> WORK TASK: Write back every entry exactly as it reads, with the pictures left behind.

> Data records:
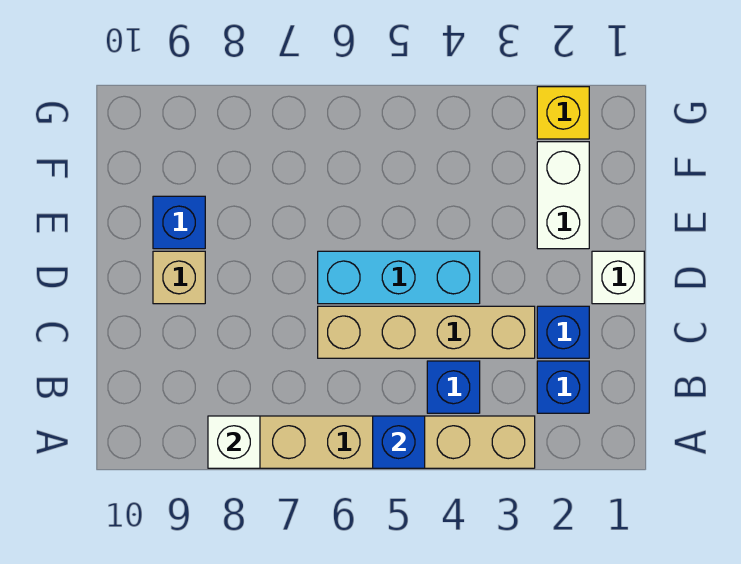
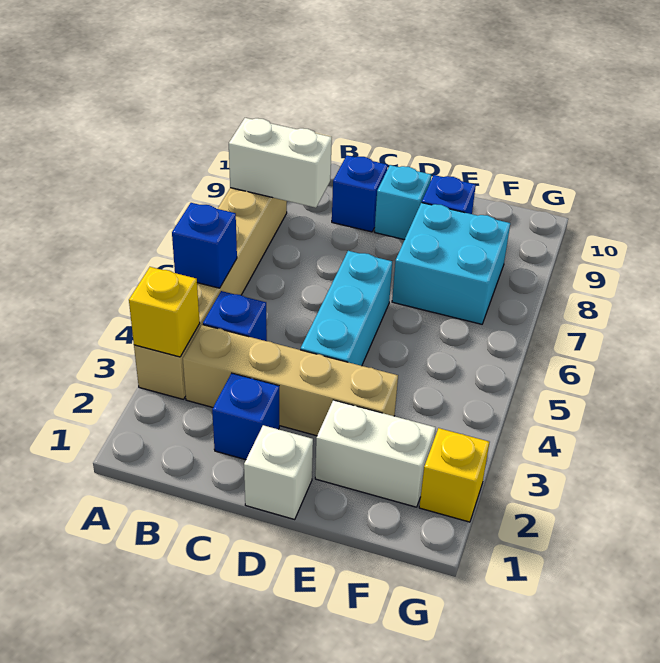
none -> yellow brick A3 level 2
white brick A8 level 2 -> white brick A8:B8 level 2
blue brick B2 level 1 -> blue brick C9 level 1
tan brick C3:C6 level 1 -> tan brick B3:E3 level 1
tan brick D9 level 1 -> cyan brick D9 level 1
none -> cyan brick E7:F8 level 1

> RESPONSE TO THE TASK:
none -> yellow brick A3 level 2
white brick A8 level 2 -> white brick A8:B8 level 2
blue brick B2 level 1 -> blue brick C9 level 1
tan brick C3:C6 level 1 -> tan brick B3:E3 level 1
tan brick D9 level 1 -> cyan brick D9 level 1
none -> cyan brick E7:F8 level 1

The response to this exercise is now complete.